EXERCISE BRIEF: Beginning with the line that has "purple mushroom: 7 -> 5", reproduce each remaining line of the data exactly, down to and including the last.

RECORD EXCERPTS:
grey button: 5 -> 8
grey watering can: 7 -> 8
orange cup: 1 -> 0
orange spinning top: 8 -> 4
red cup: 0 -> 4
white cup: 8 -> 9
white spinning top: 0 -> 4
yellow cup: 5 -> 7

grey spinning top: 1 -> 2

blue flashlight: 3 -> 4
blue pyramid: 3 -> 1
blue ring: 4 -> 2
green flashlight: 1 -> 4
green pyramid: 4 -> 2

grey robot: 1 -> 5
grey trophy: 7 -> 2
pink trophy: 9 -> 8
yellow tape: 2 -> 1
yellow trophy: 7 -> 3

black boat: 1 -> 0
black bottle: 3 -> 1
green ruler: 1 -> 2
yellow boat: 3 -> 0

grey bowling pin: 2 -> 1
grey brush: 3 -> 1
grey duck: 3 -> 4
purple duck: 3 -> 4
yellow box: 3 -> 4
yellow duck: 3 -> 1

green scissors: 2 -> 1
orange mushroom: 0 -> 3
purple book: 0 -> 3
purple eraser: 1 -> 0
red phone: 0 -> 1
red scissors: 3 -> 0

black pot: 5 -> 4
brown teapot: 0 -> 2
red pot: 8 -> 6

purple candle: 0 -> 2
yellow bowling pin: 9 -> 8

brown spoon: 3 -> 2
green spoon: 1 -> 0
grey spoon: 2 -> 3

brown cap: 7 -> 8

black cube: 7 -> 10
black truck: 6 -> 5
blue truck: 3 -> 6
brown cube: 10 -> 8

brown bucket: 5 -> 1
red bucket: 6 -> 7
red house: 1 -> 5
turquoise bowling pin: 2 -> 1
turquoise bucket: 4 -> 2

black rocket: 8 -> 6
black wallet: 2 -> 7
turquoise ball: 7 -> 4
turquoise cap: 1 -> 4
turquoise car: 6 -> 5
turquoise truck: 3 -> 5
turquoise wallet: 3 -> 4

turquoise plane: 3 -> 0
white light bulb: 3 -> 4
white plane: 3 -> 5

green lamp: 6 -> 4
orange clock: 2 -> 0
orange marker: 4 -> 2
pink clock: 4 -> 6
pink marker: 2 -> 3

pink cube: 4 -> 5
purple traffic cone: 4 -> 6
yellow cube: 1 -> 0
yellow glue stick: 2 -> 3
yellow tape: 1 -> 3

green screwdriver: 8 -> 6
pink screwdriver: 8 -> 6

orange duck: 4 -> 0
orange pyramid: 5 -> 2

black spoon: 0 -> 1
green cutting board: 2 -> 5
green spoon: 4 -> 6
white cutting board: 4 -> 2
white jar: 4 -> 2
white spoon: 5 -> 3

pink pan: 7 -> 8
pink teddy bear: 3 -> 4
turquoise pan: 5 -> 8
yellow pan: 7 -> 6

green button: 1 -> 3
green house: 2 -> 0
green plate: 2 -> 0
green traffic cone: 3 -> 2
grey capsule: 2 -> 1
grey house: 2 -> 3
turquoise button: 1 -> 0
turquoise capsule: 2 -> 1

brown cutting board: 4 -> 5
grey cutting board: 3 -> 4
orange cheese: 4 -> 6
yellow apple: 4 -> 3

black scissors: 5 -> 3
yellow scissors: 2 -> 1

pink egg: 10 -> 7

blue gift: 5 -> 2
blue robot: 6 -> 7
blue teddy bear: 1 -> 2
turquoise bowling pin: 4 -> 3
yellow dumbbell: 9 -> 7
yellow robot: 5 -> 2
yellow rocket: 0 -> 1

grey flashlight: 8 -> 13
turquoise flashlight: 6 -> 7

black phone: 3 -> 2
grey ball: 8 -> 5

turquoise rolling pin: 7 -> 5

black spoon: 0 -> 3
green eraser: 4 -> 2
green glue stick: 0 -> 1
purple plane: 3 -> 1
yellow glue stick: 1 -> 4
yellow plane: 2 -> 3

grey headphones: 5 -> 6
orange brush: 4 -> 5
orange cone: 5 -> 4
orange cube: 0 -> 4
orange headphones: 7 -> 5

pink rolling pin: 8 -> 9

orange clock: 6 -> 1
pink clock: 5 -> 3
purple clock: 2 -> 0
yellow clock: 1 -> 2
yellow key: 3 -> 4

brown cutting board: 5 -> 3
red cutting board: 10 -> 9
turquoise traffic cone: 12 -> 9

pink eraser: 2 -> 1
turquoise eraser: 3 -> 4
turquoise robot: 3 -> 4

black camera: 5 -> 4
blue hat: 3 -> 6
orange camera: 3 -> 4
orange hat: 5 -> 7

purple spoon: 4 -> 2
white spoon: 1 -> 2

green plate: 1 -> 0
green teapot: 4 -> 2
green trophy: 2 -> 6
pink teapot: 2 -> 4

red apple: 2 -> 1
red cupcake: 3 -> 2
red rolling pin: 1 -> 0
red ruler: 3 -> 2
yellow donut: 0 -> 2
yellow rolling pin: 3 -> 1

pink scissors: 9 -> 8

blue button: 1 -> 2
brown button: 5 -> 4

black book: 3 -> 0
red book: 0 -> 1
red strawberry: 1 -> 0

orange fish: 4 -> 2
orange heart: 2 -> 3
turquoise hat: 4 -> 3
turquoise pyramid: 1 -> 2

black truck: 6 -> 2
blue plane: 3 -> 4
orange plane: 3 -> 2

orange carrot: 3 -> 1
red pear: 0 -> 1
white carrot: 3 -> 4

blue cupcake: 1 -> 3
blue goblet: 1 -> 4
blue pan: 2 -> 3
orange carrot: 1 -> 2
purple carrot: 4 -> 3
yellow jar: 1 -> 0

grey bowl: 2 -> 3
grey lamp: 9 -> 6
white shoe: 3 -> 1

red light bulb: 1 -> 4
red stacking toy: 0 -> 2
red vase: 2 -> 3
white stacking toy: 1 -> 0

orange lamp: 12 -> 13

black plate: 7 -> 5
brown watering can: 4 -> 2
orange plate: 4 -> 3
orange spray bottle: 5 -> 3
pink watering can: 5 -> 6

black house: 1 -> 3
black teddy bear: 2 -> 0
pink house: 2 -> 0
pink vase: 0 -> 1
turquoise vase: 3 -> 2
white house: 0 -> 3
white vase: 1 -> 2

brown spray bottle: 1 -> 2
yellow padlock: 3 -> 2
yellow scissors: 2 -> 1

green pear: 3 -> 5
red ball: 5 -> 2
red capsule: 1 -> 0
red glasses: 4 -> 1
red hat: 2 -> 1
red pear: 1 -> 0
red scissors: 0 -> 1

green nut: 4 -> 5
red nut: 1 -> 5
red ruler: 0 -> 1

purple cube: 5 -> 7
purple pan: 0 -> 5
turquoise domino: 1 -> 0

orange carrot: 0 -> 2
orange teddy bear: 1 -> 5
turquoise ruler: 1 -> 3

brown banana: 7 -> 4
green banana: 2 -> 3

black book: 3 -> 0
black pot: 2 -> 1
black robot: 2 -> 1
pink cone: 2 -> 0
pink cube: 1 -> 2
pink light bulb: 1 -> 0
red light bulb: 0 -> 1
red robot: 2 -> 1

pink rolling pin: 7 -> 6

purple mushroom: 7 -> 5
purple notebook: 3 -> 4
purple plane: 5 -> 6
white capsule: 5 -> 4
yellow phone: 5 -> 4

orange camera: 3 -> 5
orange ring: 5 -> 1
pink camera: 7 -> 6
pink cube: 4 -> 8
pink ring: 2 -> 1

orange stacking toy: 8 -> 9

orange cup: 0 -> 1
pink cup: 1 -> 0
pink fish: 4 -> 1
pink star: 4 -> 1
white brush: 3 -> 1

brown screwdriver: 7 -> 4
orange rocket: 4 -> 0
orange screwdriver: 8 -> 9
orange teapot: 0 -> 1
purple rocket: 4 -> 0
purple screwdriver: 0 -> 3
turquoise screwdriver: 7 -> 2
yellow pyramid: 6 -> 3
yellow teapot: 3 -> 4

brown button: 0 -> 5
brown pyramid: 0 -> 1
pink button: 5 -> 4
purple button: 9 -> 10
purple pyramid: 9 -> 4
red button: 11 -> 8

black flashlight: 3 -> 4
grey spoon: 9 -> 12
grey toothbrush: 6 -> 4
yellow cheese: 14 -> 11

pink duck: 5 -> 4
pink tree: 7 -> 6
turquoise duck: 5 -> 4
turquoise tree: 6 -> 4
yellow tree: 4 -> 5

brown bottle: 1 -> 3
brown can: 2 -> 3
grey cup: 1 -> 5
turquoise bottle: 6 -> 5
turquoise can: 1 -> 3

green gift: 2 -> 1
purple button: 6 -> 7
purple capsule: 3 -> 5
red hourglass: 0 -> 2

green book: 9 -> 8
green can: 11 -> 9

RESPONSE FOR THIS EXERCISE:
purple mushroom: 7 -> 5
purple notebook: 3 -> 4
purple plane: 5 -> 6
white capsule: 5 -> 4
yellow phone: 5 -> 4

orange camera: 3 -> 5
orange ring: 5 -> 1
pink camera: 7 -> 6
pink cube: 4 -> 8
pink ring: 2 -> 1

orange stacking toy: 8 -> 9

orange cup: 0 -> 1
pink cup: 1 -> 0
pink fish: 4 -> 1
pink star: 4 -> 1
white brush: 3 -> 1

brown screwdriver: 7 -> 4
orange rocket: 4 -> 0
orange screwdriver: 8 -> 9
orange teapot: 0 -> 1
purple rocket: 4 -> 0
purple screwdriver: 0 -> 3
turquoise screwdriver: 7 -> 2
yellow pyramid: 6 -> 3
yellow teapot: 3 -> 4

brown button: 0 -> 5
brown pyramid: 0 -> 1
pink button: 5 -> 4
purple button: 9 -> 10
purple pyramid: 9 -> 4
red button: 11 -> 8

black flashlight: 3 -> 4
grey spoon: 9 -> 12
grey toothbrush: 6 -> 4
yellow cheese: 14 -> 11

pink duck: 5 -> 4
pink tree: 7 -> 6
turquoise duck: 5 -> 4
turquoise tree: 6 -> 4
yellow tree: 4 -> 5

brown bottle: 1 -> 3
brown can: 2 -> 3
grey cup: 1 -> 5
turquoise bottle: 6 -> 5
turquoise can: 1 -> 3

green gift: 2 -> 1
purple button: 6 -> 7
purple capsule: 3 -> 5
red hourglass: 0 -> 2

green book: 9 -> 8
green can: 11 -> 9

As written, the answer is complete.